[Start of Attachment]

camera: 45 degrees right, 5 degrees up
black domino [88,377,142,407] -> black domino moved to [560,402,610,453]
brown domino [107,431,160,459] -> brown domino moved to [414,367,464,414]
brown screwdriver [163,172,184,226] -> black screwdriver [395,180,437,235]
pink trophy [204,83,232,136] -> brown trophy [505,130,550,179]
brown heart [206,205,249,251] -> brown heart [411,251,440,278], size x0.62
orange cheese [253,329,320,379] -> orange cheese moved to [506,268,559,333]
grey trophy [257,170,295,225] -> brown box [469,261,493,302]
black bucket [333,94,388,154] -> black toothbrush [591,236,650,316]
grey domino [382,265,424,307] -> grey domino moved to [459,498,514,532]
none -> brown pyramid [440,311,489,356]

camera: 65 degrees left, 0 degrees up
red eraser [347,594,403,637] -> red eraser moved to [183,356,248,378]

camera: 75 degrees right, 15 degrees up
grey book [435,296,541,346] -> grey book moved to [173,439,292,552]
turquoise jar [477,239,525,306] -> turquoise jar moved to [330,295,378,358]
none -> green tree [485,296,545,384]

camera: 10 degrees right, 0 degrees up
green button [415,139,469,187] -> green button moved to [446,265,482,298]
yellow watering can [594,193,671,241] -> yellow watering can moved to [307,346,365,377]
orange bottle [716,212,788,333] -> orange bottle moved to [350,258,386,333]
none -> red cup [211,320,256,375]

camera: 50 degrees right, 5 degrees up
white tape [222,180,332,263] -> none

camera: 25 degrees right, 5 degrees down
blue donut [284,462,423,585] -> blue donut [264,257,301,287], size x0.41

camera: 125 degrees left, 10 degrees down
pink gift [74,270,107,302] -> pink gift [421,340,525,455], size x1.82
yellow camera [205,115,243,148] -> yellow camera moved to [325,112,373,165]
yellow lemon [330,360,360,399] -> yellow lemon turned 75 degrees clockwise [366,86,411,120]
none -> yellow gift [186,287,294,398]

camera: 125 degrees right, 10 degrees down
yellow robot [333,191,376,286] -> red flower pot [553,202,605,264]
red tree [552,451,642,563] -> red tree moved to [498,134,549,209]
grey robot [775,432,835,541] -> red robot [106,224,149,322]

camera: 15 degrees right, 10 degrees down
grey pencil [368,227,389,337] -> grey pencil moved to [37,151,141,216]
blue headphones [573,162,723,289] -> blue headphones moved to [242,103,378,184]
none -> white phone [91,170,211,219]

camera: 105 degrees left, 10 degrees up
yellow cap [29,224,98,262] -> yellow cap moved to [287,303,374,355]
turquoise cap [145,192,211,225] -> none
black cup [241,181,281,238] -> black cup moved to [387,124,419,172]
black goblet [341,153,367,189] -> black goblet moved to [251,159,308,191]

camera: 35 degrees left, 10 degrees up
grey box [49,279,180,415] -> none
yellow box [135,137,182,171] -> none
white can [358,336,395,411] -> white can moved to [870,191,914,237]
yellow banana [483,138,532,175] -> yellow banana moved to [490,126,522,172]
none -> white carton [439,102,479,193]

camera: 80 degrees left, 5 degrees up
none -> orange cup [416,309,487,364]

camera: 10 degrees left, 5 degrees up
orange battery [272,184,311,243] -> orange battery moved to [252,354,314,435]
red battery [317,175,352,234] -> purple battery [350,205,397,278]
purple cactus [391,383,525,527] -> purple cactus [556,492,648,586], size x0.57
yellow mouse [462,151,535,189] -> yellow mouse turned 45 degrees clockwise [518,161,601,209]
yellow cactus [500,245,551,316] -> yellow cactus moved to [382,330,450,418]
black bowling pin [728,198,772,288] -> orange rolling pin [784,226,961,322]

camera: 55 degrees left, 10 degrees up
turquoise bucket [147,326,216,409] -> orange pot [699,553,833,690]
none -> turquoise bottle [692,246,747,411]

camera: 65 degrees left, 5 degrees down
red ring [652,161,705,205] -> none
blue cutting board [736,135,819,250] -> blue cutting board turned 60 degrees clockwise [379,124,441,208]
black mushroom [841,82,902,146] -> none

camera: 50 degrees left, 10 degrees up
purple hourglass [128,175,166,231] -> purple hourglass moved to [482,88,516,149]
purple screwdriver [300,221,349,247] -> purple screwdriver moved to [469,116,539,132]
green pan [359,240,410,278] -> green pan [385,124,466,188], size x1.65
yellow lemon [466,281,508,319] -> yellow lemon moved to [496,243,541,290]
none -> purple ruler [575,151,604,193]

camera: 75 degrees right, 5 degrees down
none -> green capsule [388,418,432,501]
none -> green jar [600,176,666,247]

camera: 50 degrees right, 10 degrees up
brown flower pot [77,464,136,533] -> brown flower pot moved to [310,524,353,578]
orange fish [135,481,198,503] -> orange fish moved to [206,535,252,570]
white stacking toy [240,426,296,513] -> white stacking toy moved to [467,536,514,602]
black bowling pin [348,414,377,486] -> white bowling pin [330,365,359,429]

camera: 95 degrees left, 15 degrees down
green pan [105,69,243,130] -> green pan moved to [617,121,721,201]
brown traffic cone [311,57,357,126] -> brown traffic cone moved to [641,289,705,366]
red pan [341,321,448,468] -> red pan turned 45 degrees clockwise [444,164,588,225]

[End of Attachment]

**Your task:**
Could you repeat exactly the lines in the listing above from the one with "none -> white phone [91,170,211,219]" down to the one with "turquoise cap [145,192,211,225] -> none"? Include both of those lines.

**Result for this task:**
none -> white phone [91,170,211,219]

camera: 105 degrees left, 10 degrees up
yellow cap [29,224,98,262] -> yellow cap moved to [287,303,374,355]
turquoise cap [145,192,211,225] -> none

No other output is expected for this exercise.